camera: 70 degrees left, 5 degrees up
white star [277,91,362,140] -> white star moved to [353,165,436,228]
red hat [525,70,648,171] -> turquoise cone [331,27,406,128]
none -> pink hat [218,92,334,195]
+---+
▸ **Work task**:
Only an exact copy of all the data will do as the answer.

▸ **Response area**:
camera: 70 degrees left, 5 degrees up
white star [277,91,362,140] -> white star moved to [353,165,436,228]
red hat [525,70,648,171] -> turquoise cone [331,27,406,128]
none -> pink hat [218,92,334,195]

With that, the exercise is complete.